• Task goal
The reply must consist of the complete listing, reproduced exactly, with no images included.

• Data extract
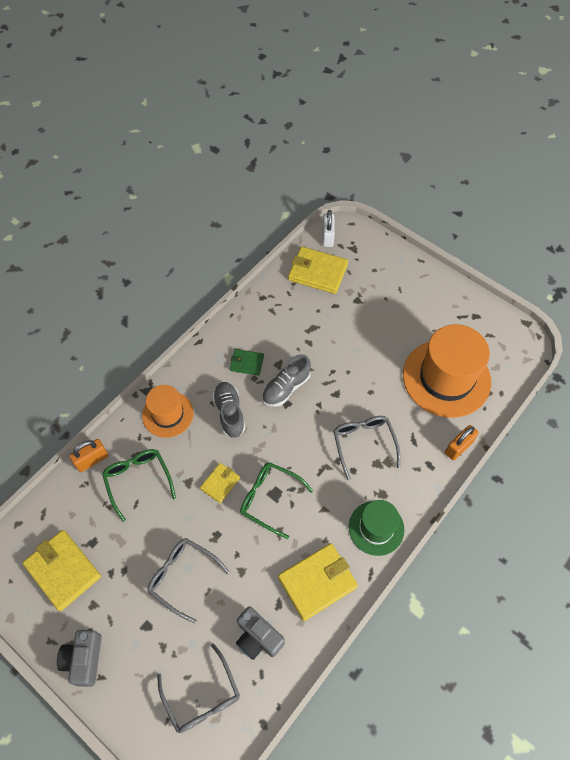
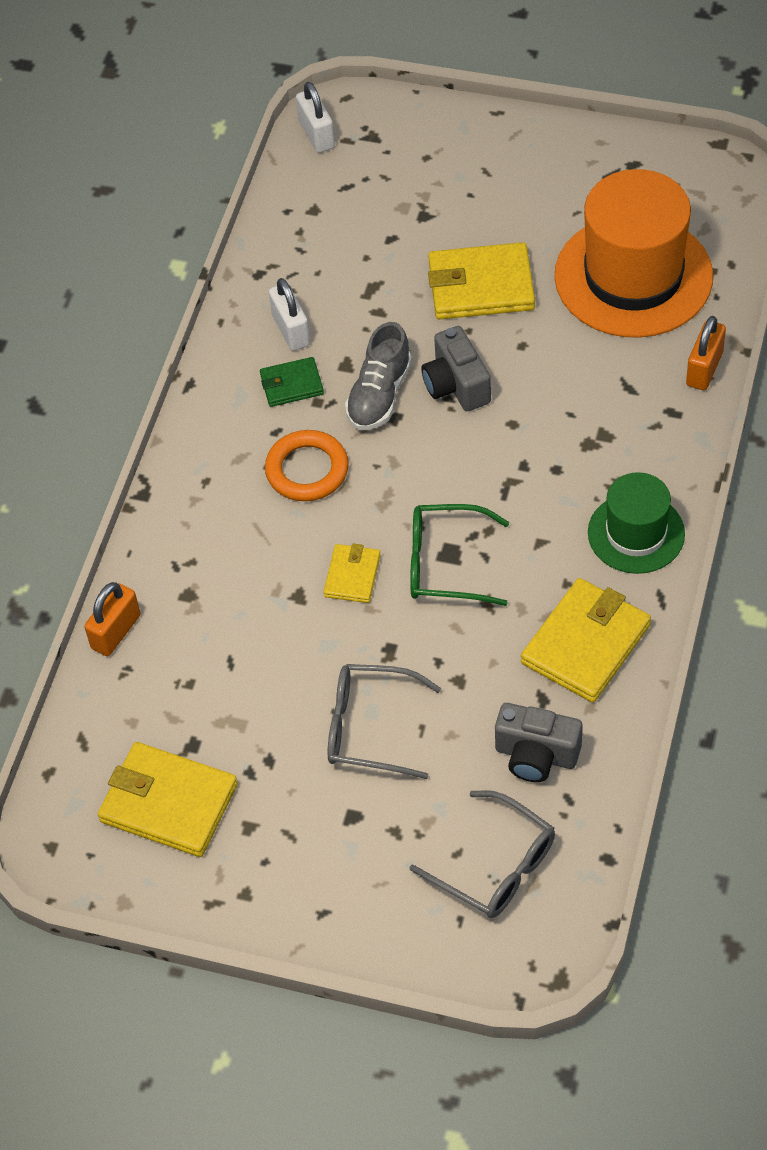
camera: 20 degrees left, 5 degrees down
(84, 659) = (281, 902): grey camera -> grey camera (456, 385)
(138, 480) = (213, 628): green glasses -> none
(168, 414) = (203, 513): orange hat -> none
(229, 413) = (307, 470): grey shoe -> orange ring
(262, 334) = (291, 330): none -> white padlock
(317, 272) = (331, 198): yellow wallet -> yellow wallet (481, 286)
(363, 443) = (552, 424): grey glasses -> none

• Response to the exercise
camera: 20 degrees left, 5 degrees down
(84, 659) = (281, 902): grey camera -> grey camera (456, 385)
(138, 480) = (213, 628): green glasses -> none
(168, 414) = (203, 513): orange hat -> none
(229, 413) = (307, 470): grey shoe -> orange ring
(262, 334) = (291, 330): none -> white padlock
(317, 272) = (331, 198): yellow wallet -> yellow wallet (481, 286)
(363, 443) = (552, 424): grey glasses -> none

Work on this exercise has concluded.